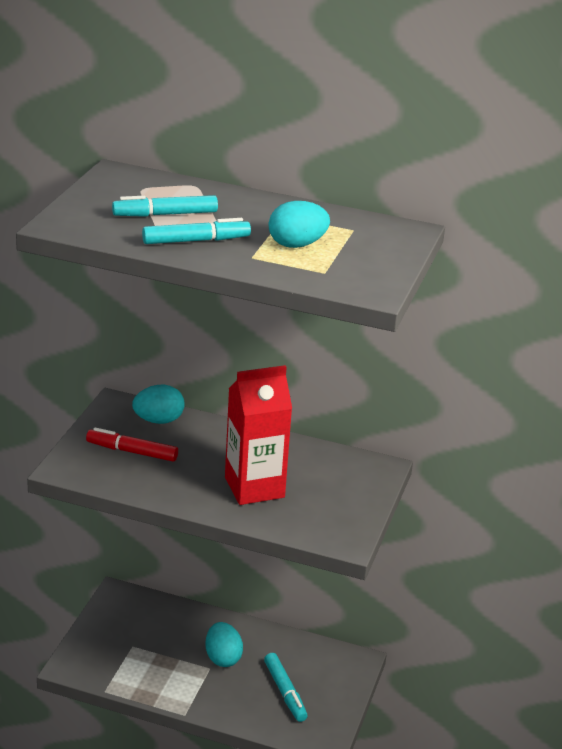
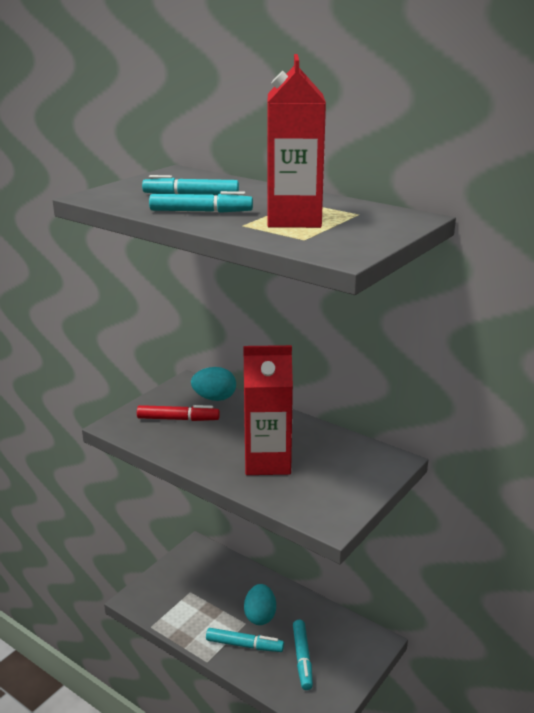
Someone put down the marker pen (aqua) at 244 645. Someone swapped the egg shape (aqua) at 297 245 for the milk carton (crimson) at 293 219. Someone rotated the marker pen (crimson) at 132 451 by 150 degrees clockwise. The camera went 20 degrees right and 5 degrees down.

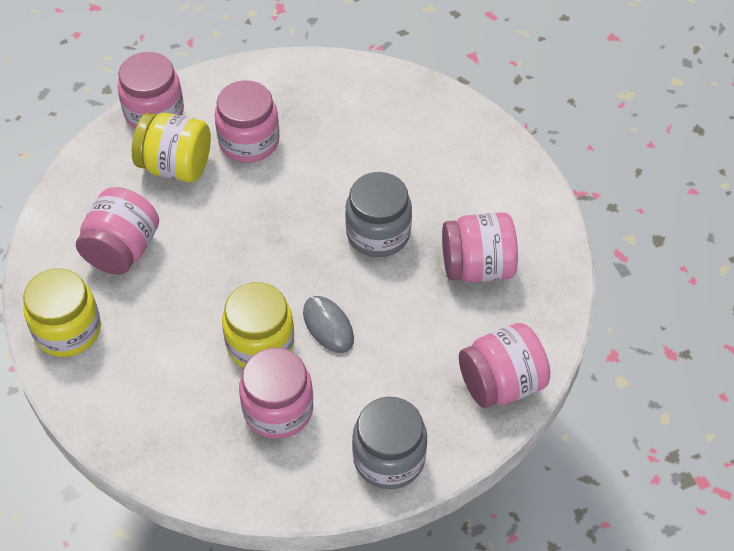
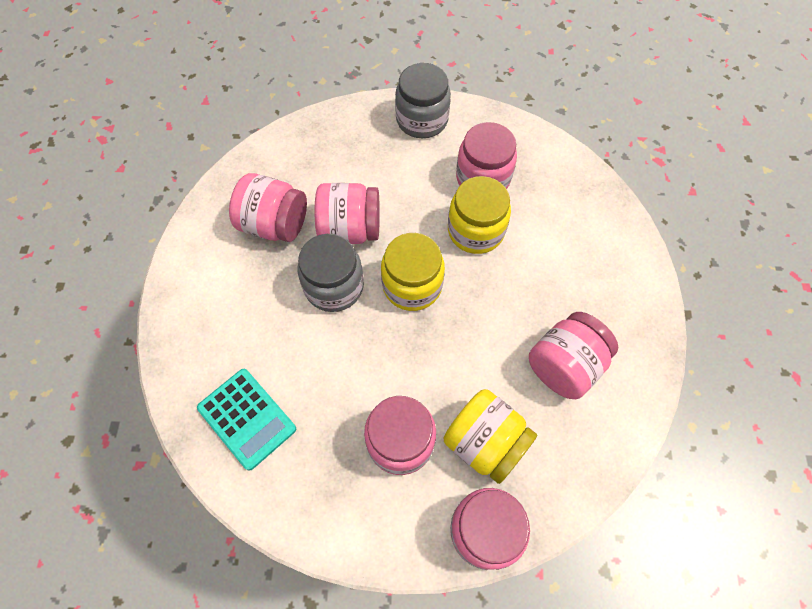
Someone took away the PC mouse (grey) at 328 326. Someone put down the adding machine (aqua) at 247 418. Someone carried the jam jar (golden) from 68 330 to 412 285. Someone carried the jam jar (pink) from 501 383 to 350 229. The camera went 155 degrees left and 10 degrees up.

****************************************

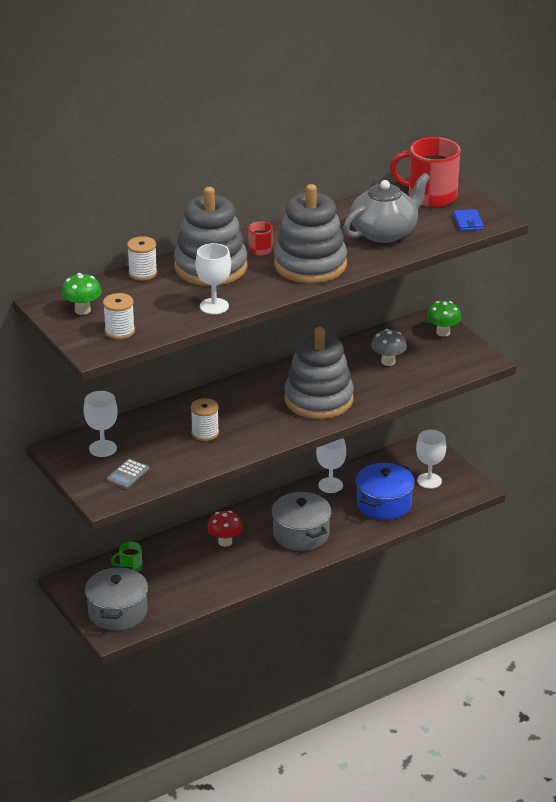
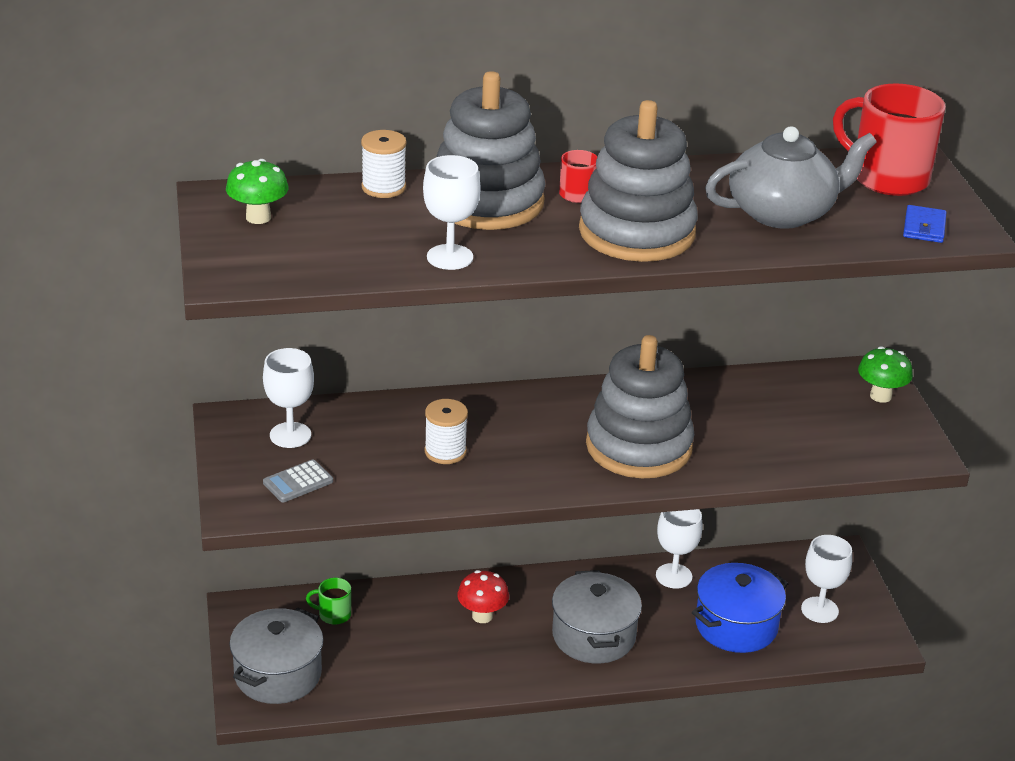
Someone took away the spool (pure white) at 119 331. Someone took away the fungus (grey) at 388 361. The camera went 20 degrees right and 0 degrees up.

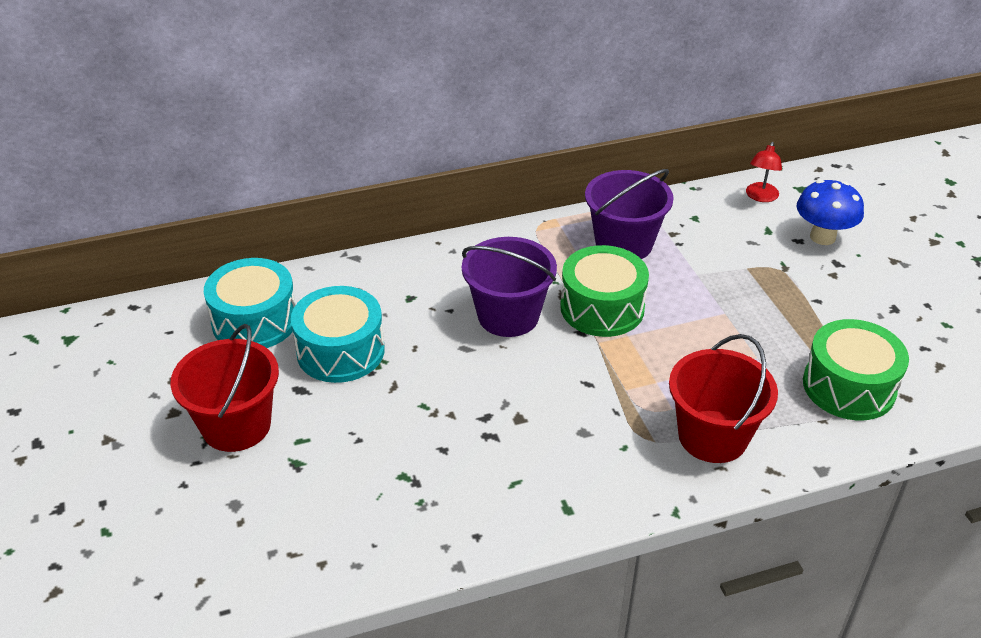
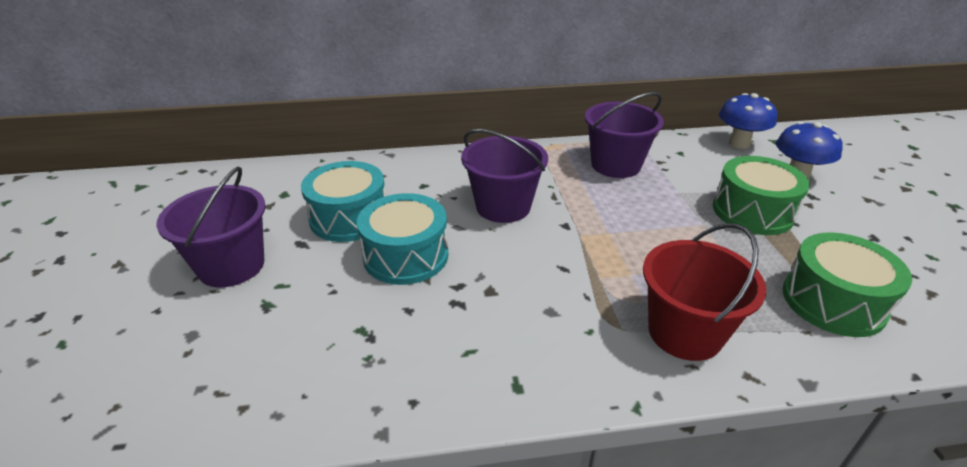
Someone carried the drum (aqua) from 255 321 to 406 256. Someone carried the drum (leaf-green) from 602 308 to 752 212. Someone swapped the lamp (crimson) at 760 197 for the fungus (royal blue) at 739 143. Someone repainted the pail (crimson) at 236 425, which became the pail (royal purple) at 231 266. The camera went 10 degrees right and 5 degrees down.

****************************************

» **THE TASK**
What lines above run from the one with "Someone took away the spool" to the one with "Someone carried the drum (aqua)"? Give them again exactly, ends included, and leave the pictures out.

» **RESULT OF THE TASK**
Someone took away the spool (pure white) at 119 331. Someone took away the fungus (grey) at 388 361. The camera went 20 degrees right and 0 degrees up.

Someone carried the drum (aqua) from 255 321 to 406 256. Someone carried the drum (leaf-green) from 602 308 to 752 212. Someone swapped the lamp (crimson) at 760 197 for the fungus (royal blue) at 739 143. Someone repainted the pail (crimson) at 236 425, which became the pail (royal purple) at 231 266. The camera went 10 degrees right and 5 degrees down.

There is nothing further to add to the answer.